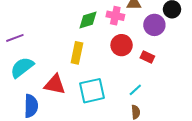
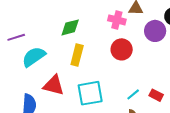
green diamond: (88, 20) -> (70, 27), moved
red rectangle: (147, 57) -> (156, 95), moved
cyan semicircle: (22, 67) -> (34, 57), moved

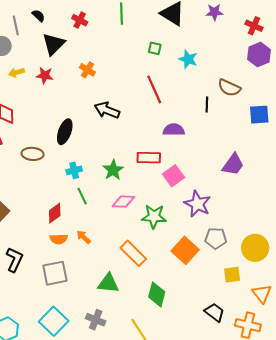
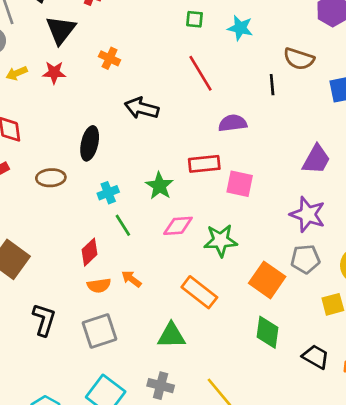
pink square: (173, 176) -> (240, 184), turned -35
purple star: (197, 204) -> (308, 214), moved
green diamond: (157, 294) -> (267, 332), moved

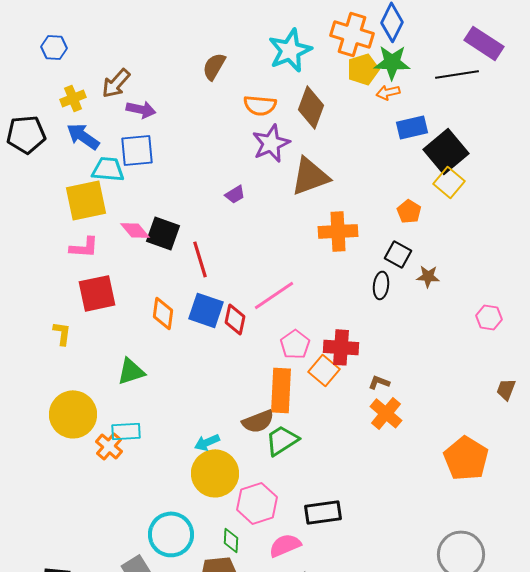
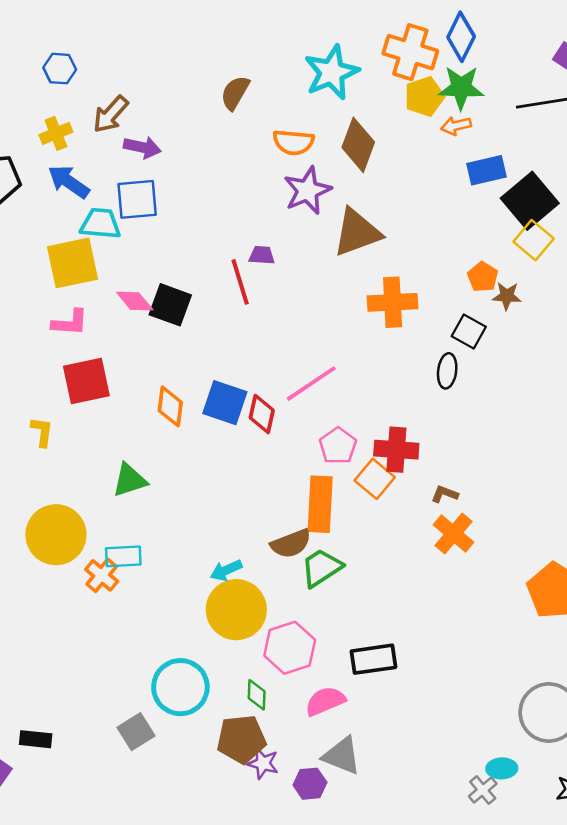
blue hexagon: (54, 47) -> (60, 69), moved
purple trapezoid: (235, 194) -> (262, 255), turned -145
red line: (200, 259) -> (240, 282), moved
brown star: (428, 276) -> (507, 296), moved

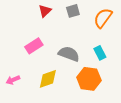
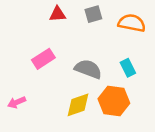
red triangle: (45, 11) -> (58, 14), turned 40
orange semicircle: (103, 18) -> (132, 23), turned 65
yellow diamond: (48, 79) -> (78, 105), moved

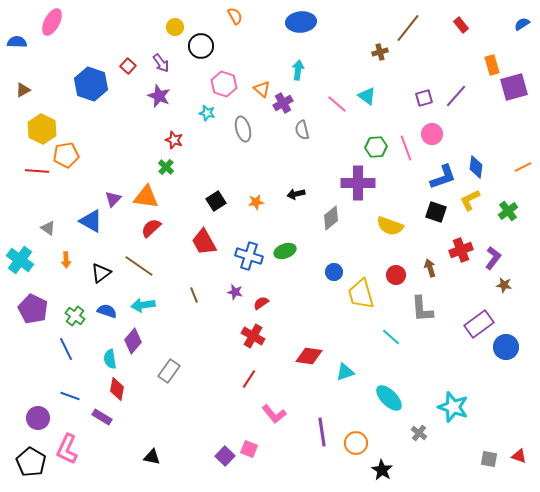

About this task: When you repeat the lines above, keep them exact and leave out each image they contain.

Written answer:
green diamond: (88, 20) -> (70, 27), moved
red rectangle: (147, 57) -> (156, 95), moved
cyan semicircle: (22, 67) -> (34, 57), moved

pink square: (173, 176) -> (240, 184), turned -35
purple star: (197, 204) -> (308, 214), moved
green diamond: (157, 294) -> (267, 332), moved

blue hexagon: (54, 47) -> (60, 69), moved
purple trapezoid: (235, 194) -> (262, 255), turned -145
red line: (200, 259) -> (240, 282), moved
brown star: (428, 276) -> (507, 296), moved

red triangle: (45, 11) -> (58, 14), turned 40
orange semicircle: (103, 18) -> (132, 23), turned 65
yellow diamond: (48, 79) -> (78, 105), moved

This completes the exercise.